→ **TASK DETAILS**:
Each line below from the one containing "(650, 160) = (315, 119): yellow pear -> none" through the one containing "(864, 423) = (586, 269): red" should be output exactly as it stands, and no other line should appear.

□ □ □ □ □ □ □

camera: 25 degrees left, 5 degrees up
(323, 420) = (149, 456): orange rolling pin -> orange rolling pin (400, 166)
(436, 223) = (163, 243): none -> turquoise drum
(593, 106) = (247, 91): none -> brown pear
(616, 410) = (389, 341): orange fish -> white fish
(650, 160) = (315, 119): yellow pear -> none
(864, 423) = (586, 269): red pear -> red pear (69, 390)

□ □ □ □ □ □ □

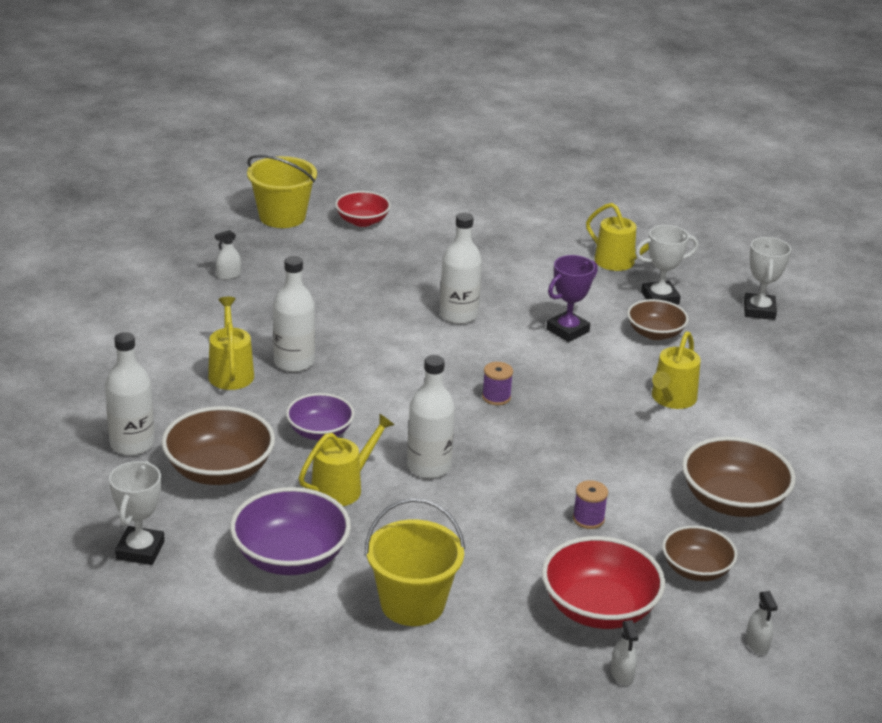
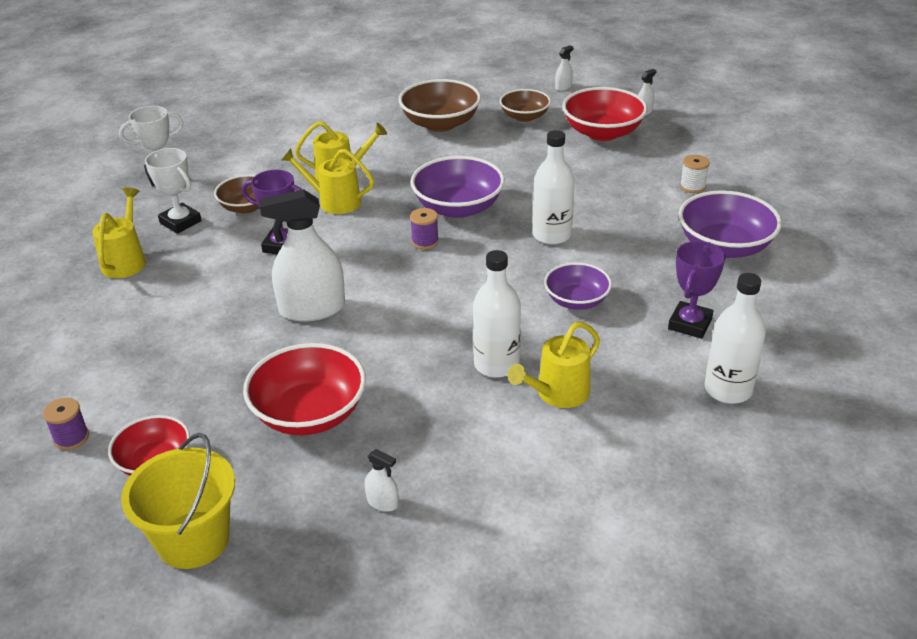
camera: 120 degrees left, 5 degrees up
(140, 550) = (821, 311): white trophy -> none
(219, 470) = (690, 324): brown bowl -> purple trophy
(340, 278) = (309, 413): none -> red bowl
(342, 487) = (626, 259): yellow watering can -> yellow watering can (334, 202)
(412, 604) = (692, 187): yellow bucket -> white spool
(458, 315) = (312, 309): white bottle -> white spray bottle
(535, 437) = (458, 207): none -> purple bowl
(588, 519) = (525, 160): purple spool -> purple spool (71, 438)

□ □ □ □ □ □ □

→ **COMPLETED TASK**:
(650, 160) = (315, 119): yellow pear -> none
(864, 423) = (586, 269): red pear -> red pear (69, 390)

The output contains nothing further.